[MATERIAL SHOWN]
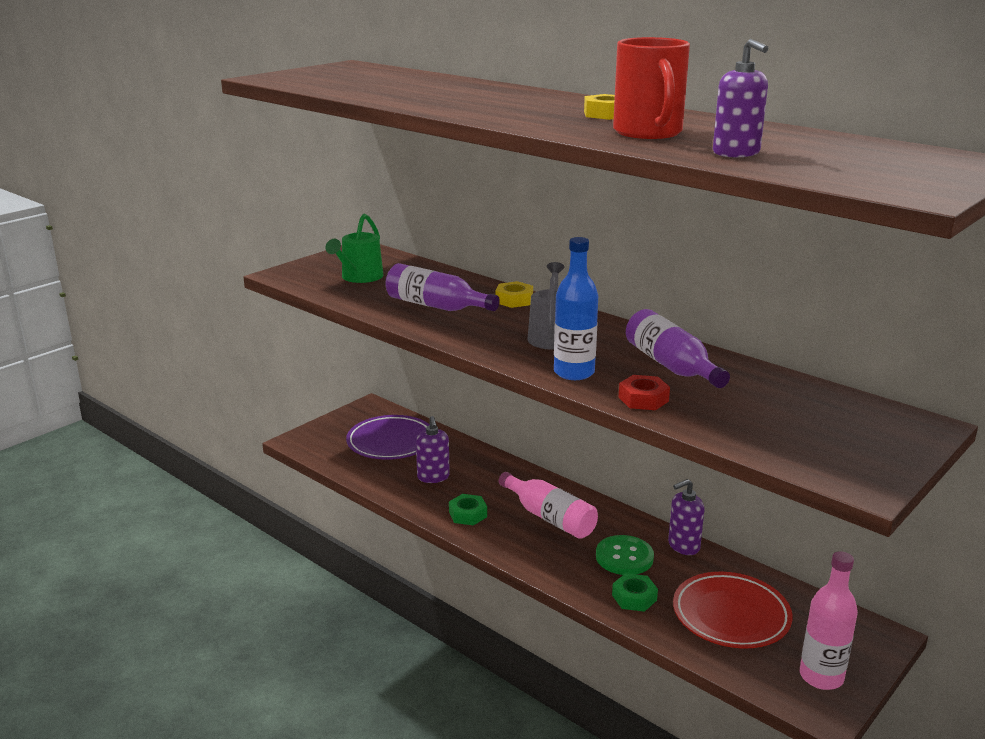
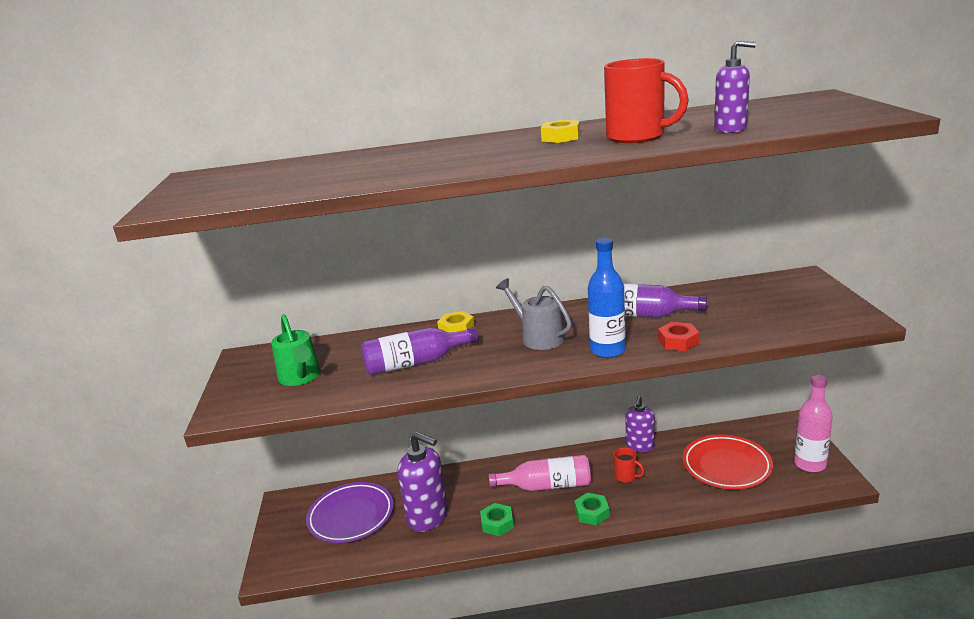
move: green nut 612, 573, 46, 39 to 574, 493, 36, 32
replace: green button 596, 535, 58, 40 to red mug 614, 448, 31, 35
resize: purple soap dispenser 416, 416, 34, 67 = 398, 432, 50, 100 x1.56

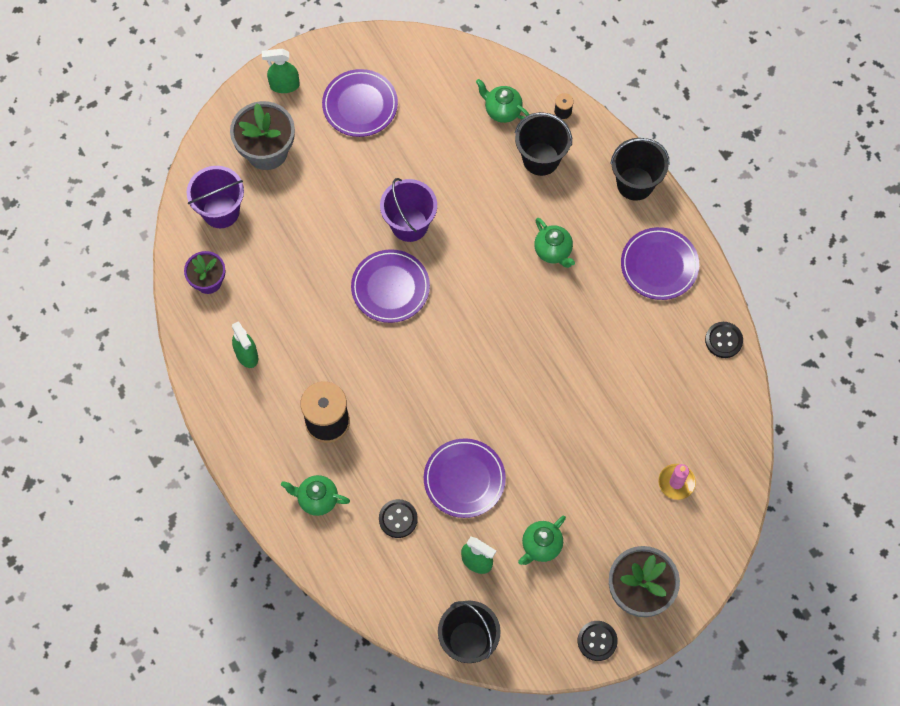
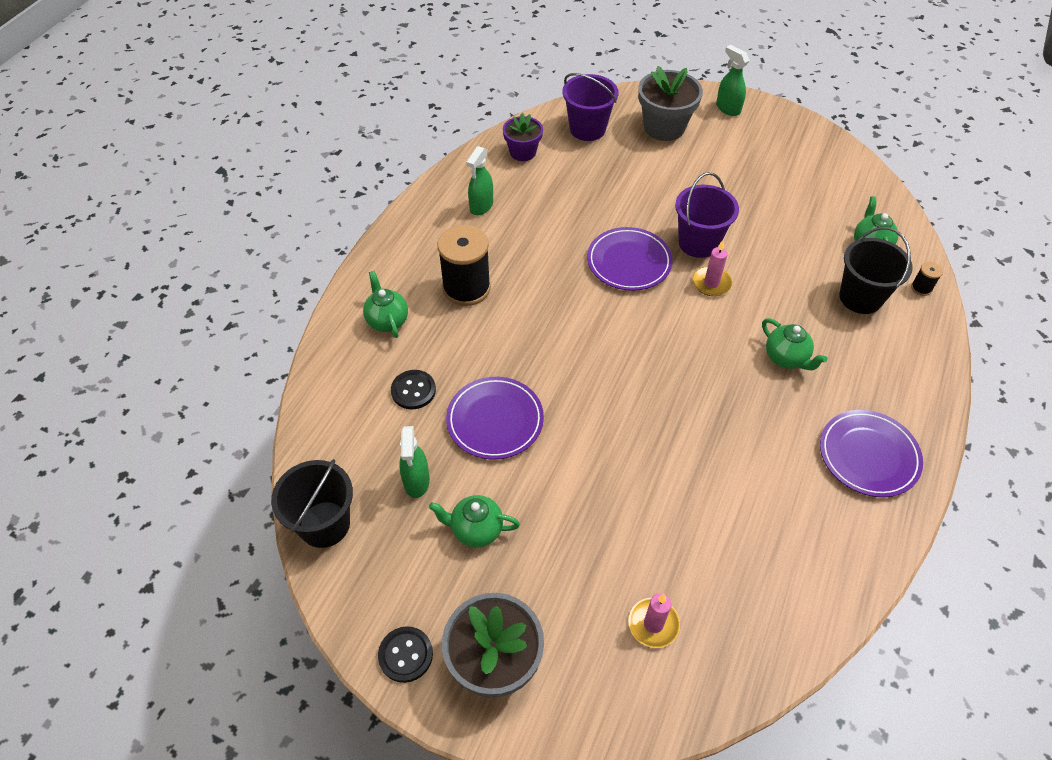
delete: purple plate 322, 69, 76, 68; black bucket 610, 138, 59, 63; black button 705, 322, 38, 36
insert: pink candle 692, 240, 40, 56
rotate: green teapot 534, 218, 41, 50 = 762, 318, 66, 52 60 degrees counterclockwise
[/MATERIAL SHOWN]
■ PROBLEM TO SOLVE
From the data above, copy every line where "green" appears.

■ REPLY
move: green nut 612, 573, 46, 39 to 574, 493, 36, 32
replace: green button 596, 535, 58, 40 to red mug 614, 448, 31, 35
rotate: green teapot 534, 218, 41, 50 = 762, 318, 66, 52 60 degrees counterclockwise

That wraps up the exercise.